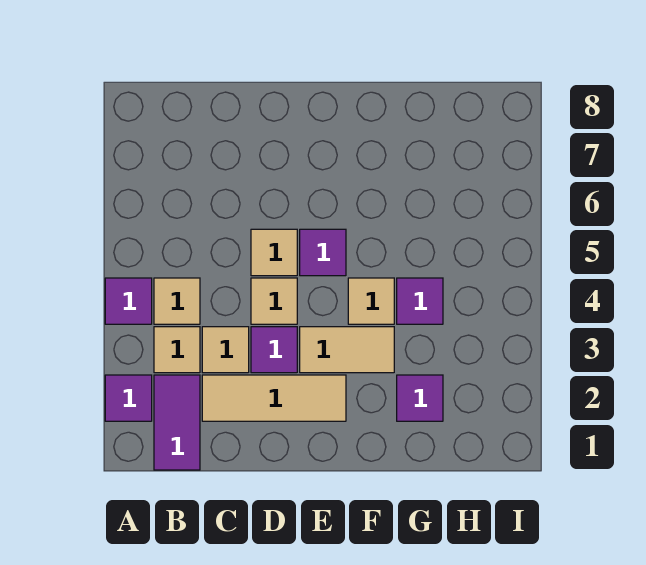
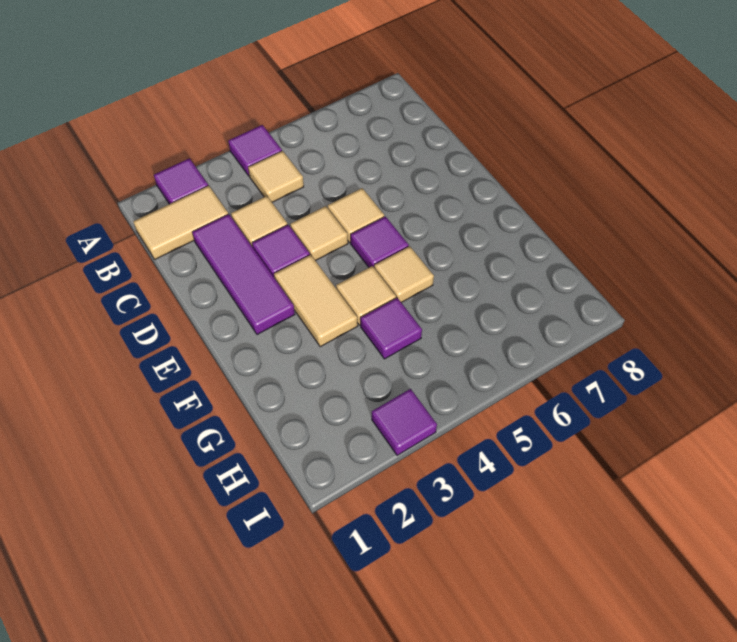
purple tile B1:B2 level 1 -> tan tile B1:B2 level 1
tan tile B3 level 1 -> tan tile F5 level 1
tan tile C2:E2 level 1 -> purple tile C2:E2 level 1
purple tile G2 level 1 -> purple tile I3 level 1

WHAT YOU HAVE TO DO
Count the lines above that contain the word "purple". Write only the number.

ANSWER FOR THE TASK
3